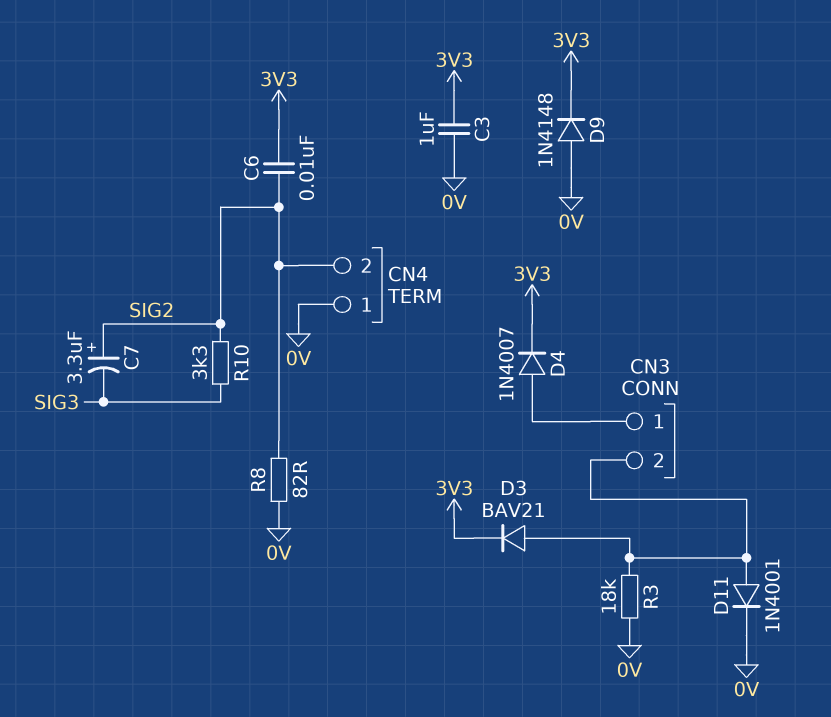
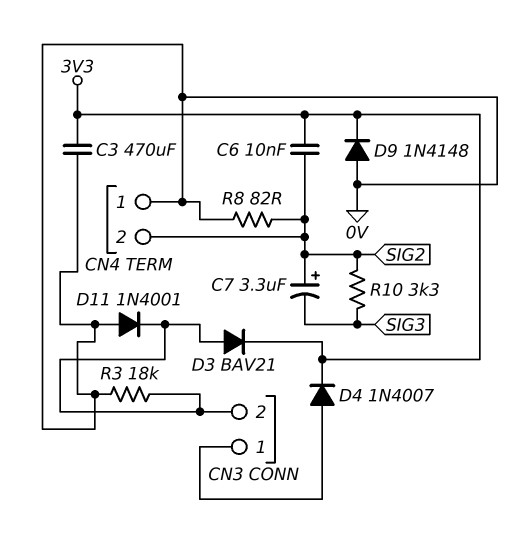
C3: 1uF (0V, 3V3) -> 470uF (0V, 3V3)
D11: diode 1N4001 (A CN3/2, K 0V) -> diode 1N4001 (A 0V, K CN3/2)

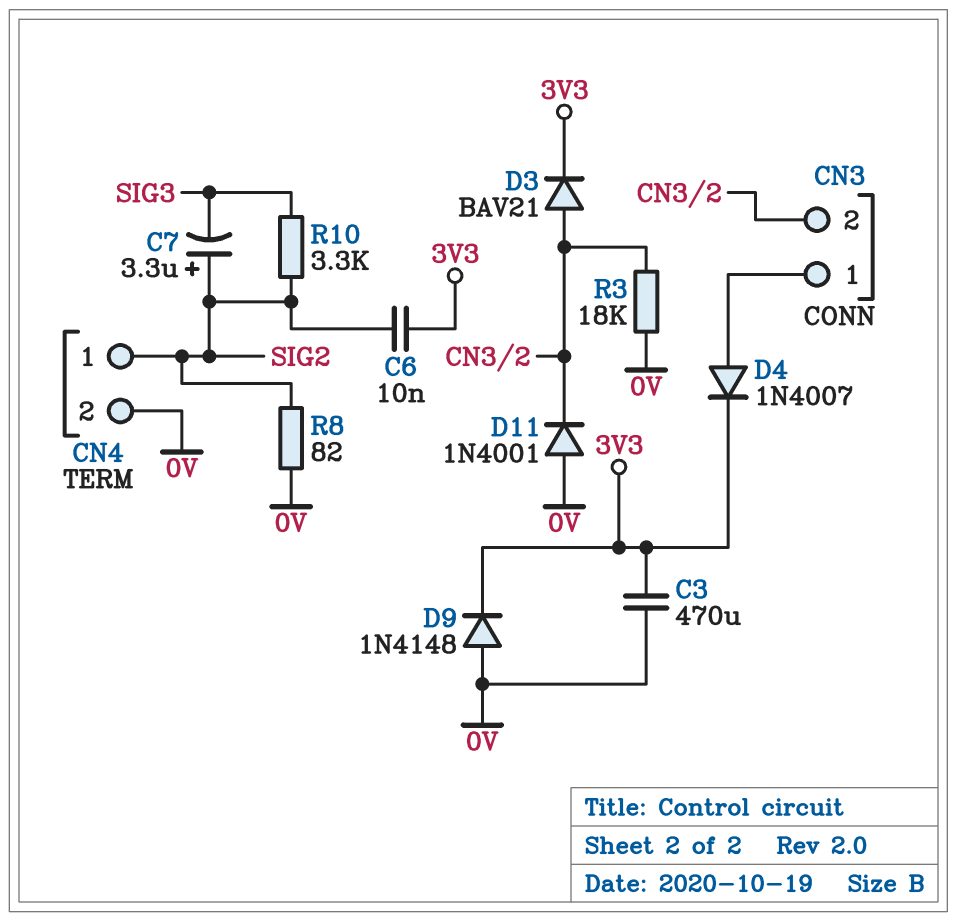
CN4 pin 1: 0V -> SIG2
CN4 pin 2: SIG2 -> 0V

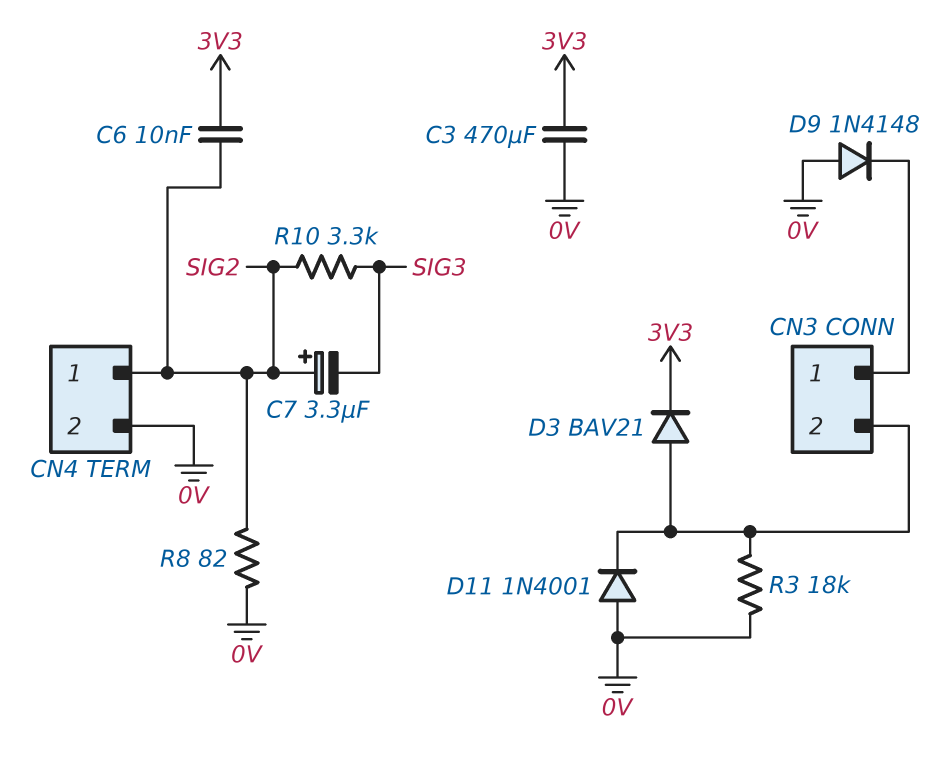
D4: diode 1N4007 (A CN3/1, K 3V3) -> none
D9: diode 1N4148 (A 0V, K 3V3) -> diode 1N4148 (A 0V, K CN3/1)

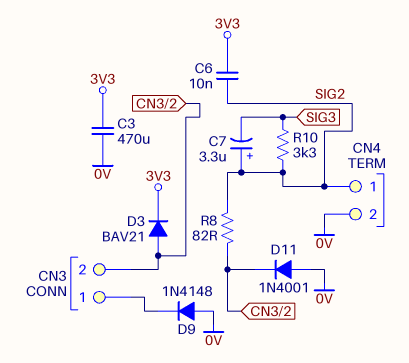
R3: 18k (0V, CN3/2) -> none
R8: 82 (0V, SIG2) -> 82 (CN3/2, SIG2)

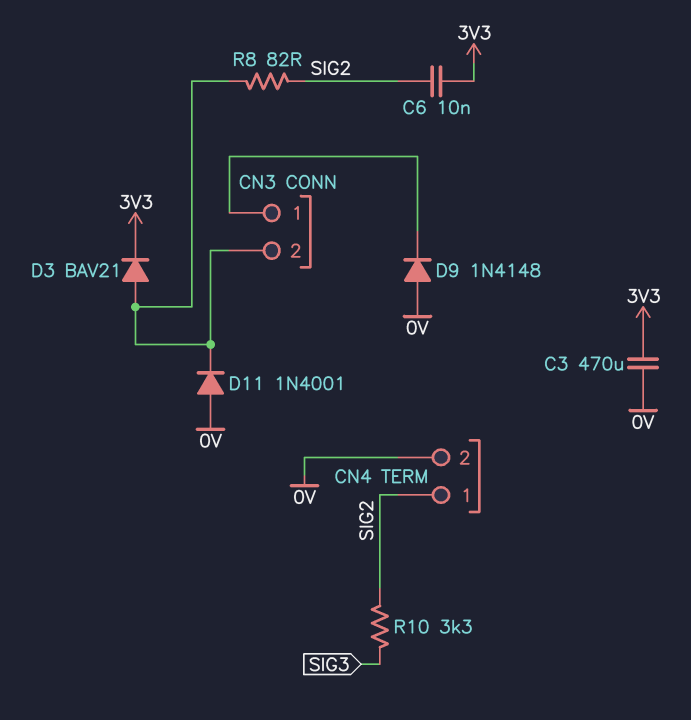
C7: 3.3uF (plus SIG2, minus SIG3) -> none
:::::
Please write out, word for word, only the lines from the one holding "R8: 82 (0V, SIG2) -> 82 (CN3/2, SIG2)" through the end of the records above, with both end lines included and the pictures dropped.

■ **Reply**
R8: 82 (0V, SIG2) -> 82 (CN3/2, SIG2)

C7: 3.3uF (plus SIG2, minus SIG3) -> none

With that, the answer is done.